Requirement:
For this exercise, reproduce the records exactly as they stand and do not carry any images over.

Polygon vertex coordinate data:

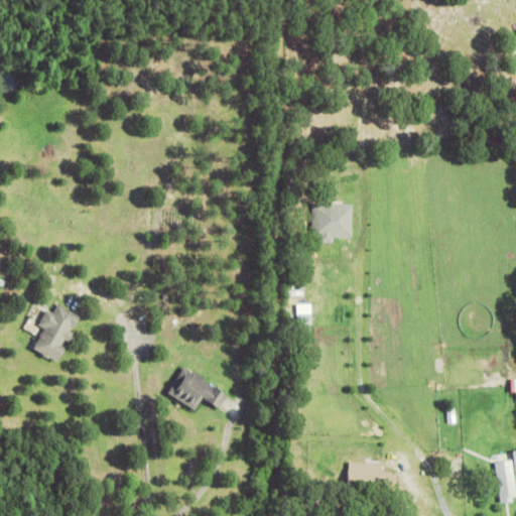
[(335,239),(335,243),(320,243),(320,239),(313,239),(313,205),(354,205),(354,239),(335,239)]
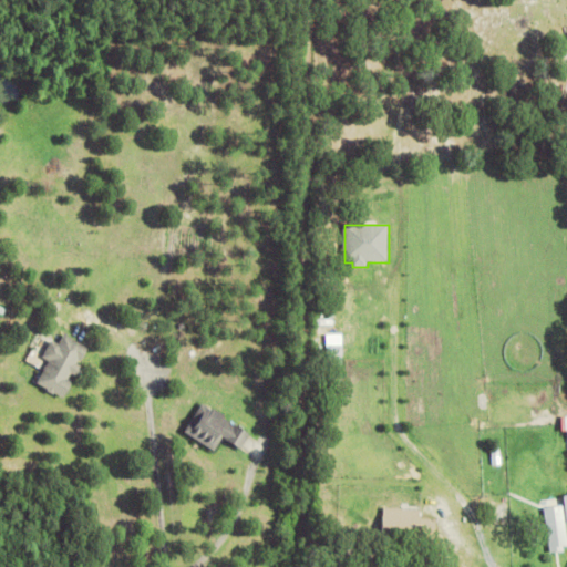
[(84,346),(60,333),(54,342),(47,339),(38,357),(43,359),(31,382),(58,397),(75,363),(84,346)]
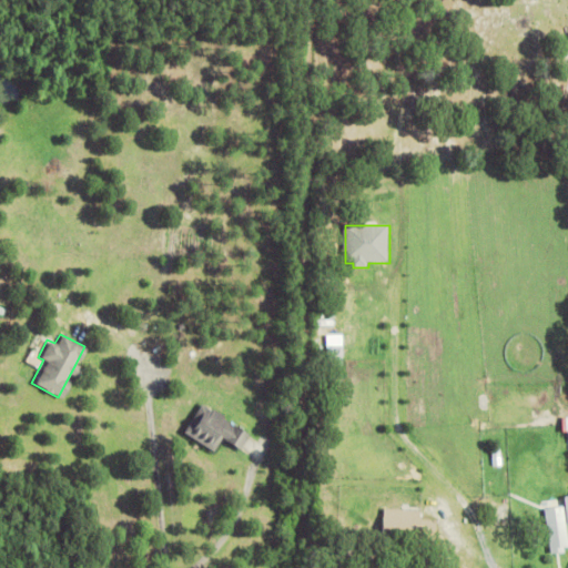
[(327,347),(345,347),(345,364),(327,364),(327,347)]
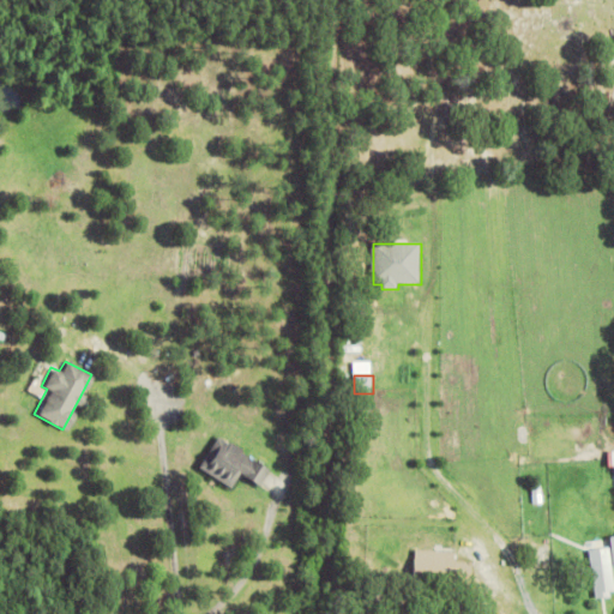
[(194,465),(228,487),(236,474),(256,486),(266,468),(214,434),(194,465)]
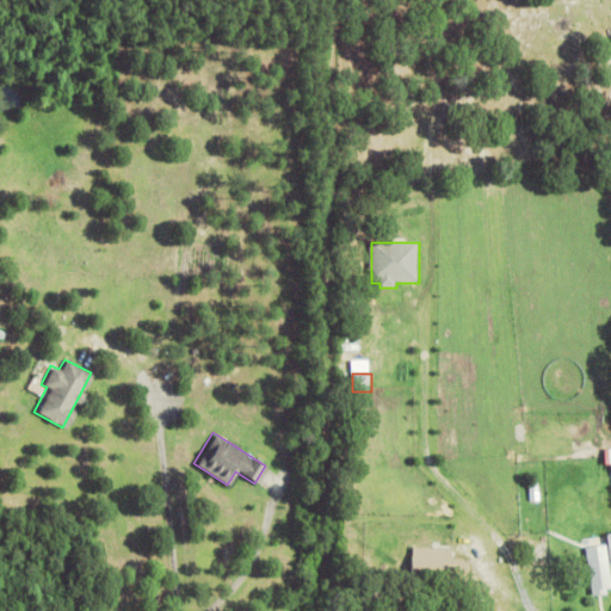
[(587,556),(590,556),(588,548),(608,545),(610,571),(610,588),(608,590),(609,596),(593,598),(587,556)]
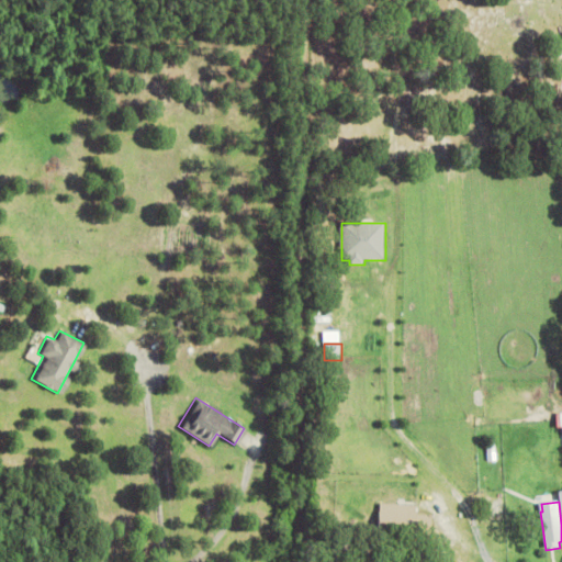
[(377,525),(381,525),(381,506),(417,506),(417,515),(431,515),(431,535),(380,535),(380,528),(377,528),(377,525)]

Expected answer:
[(335,239),(335,243),(320,243),(320,239),(313,239),(313,205),(354,205),(354,239),(335,239)]
[(84,346),(60,333),(54,342),(47,339),(38,357),(43,359),(31,382),(58,397),(75,363),(84,346)]
[(327,347),(345,347),(345,364),(327,364),(327,347)]
[(194,465),(228,487),(236,474),(256,486),(266,468),(214,434),(194,465)]
[(587,556),(590,556),(588,548),(608,545),(610,571),(610,588),(608,590),(609,596),(593,598),(587,556)]
[(377,525),(381,525),(381,506),(417,506),(417,515),(431,515),(431,535),(380,535),(380,528),(377,528),(377,525)]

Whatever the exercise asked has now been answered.